(Data)
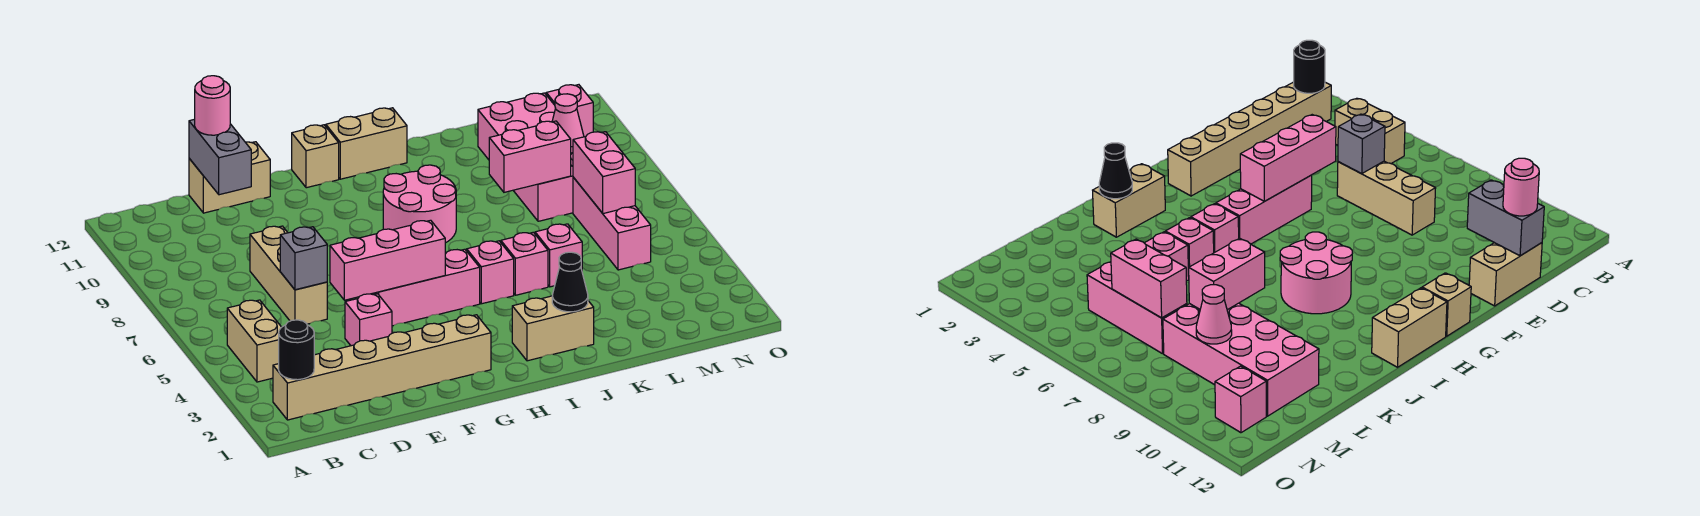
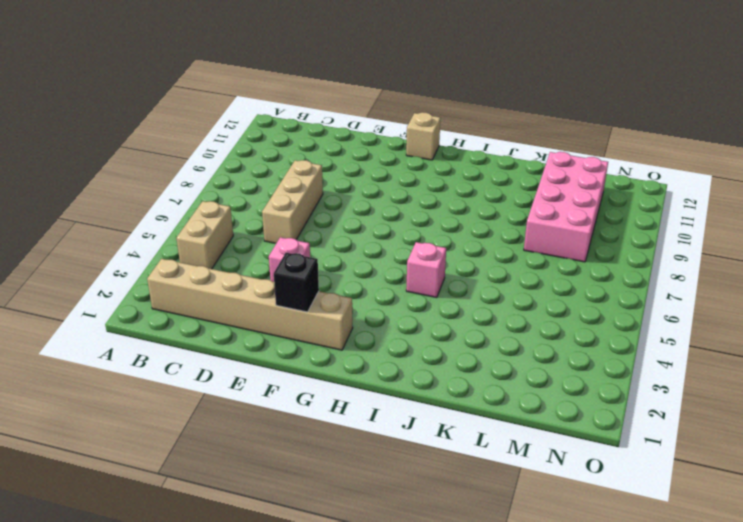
black brick F2 level 2 -> none
none -> tan brick D12:E12 level 1
none -> pink brick F5:H5 level 1
none -> pink round brick H8:I9 level 1

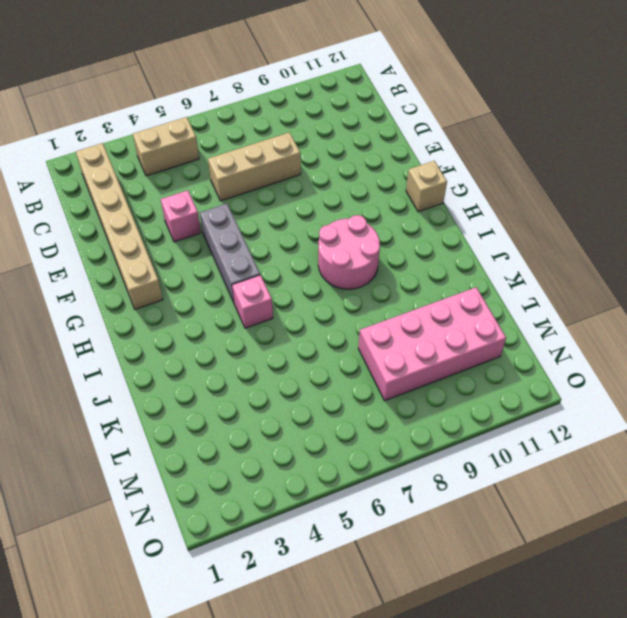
grey brick F5:H5 level 1 -> pink brick F5:H5 level 1
none -> tan brick D12:E12 level 1
none -> tan brick H12:I12 level 1
none -> tan brick I2:J2 level 1

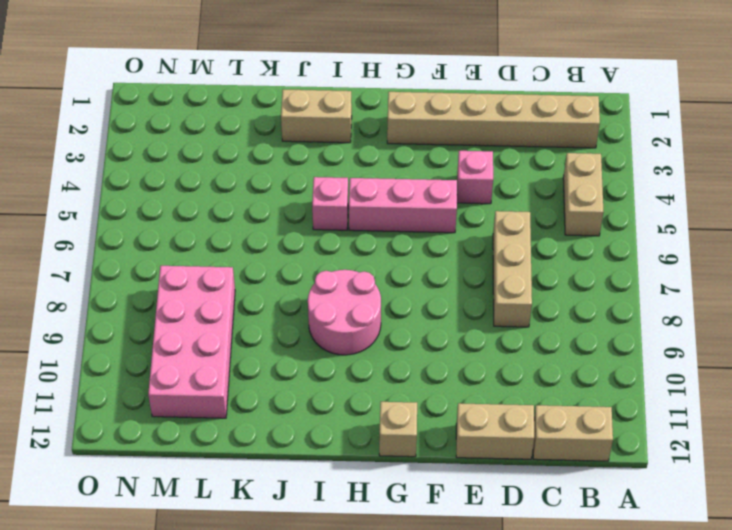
tan brick B12:C12 level 1 -> tan brick H12:I12 level 1
none -> pink brick J5 level 1
none -> pink brick K5 level 1
none -> pink brick M5:M7 level 1

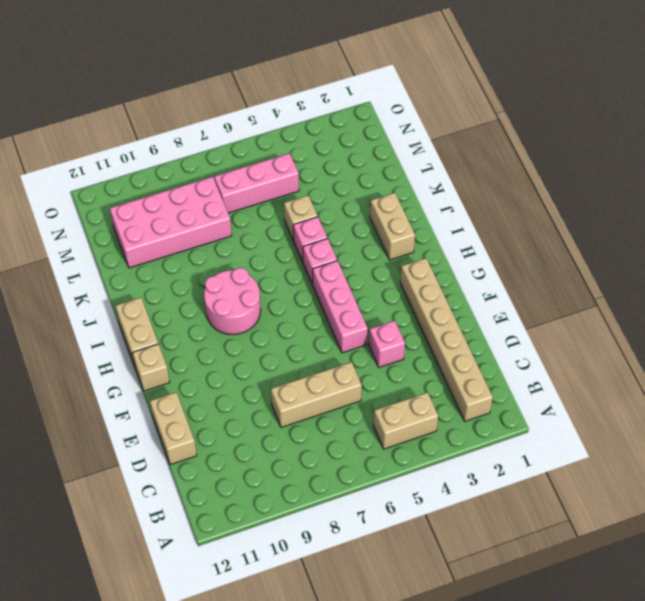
tan brick K5 level 1 -> pink brick K5 level 1
none -> pink brick N11 level 1
none -> black round brick B2 level 2
none -> grey brick D6 level 2

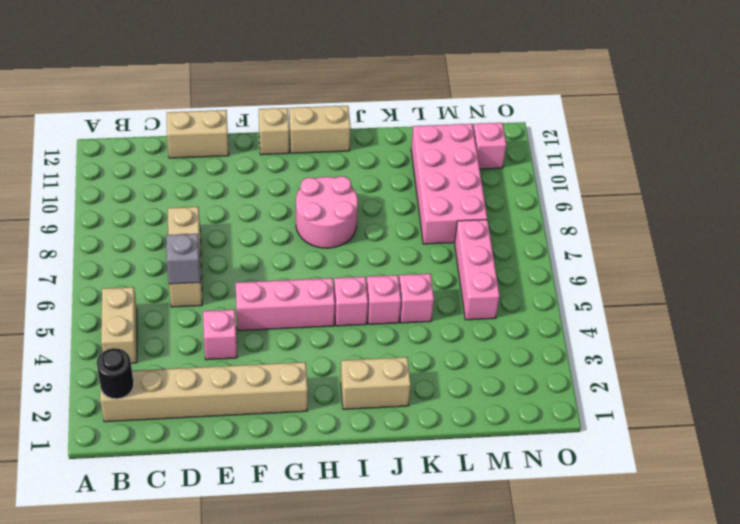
none -> grey brick D11:D12 level 2
none -> pink brick E5:G5 level 2
none -> black cone J2 level 2

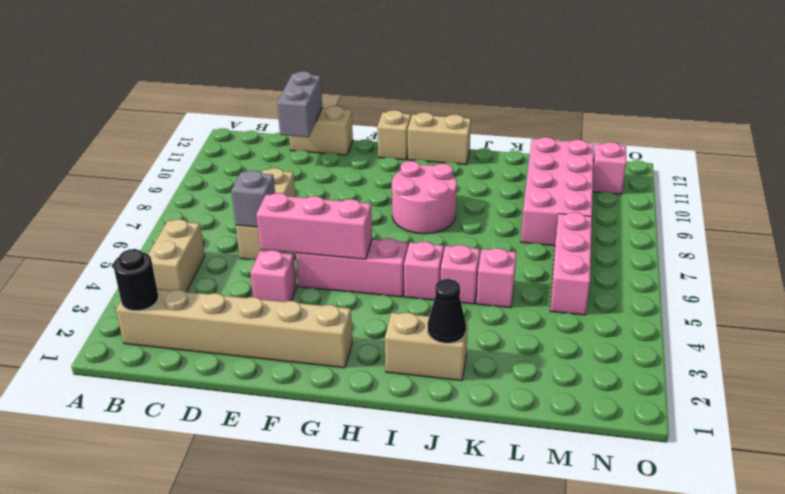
none -> pink brick K8:L8 level 2
none -> pink brick M6:M7 level 2
none -> pink cone M9 level 2

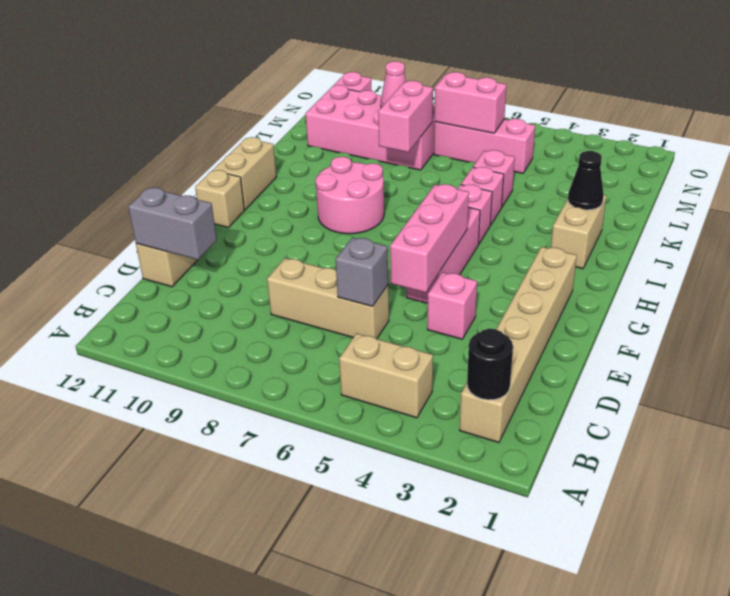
none -> pink round brick D12 level 3

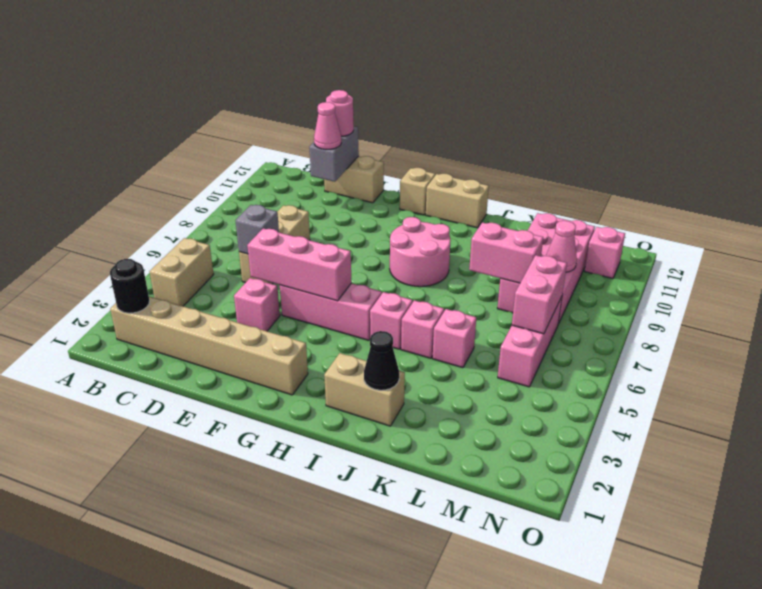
pink cone D11 level 3 -> none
(End Data)
## Work required
Look through the data and show every line containing "black".

## Written solution
black brick F2 level 2 -> none
none -> black round brick B2 level 2
none -> black cone J2 level 2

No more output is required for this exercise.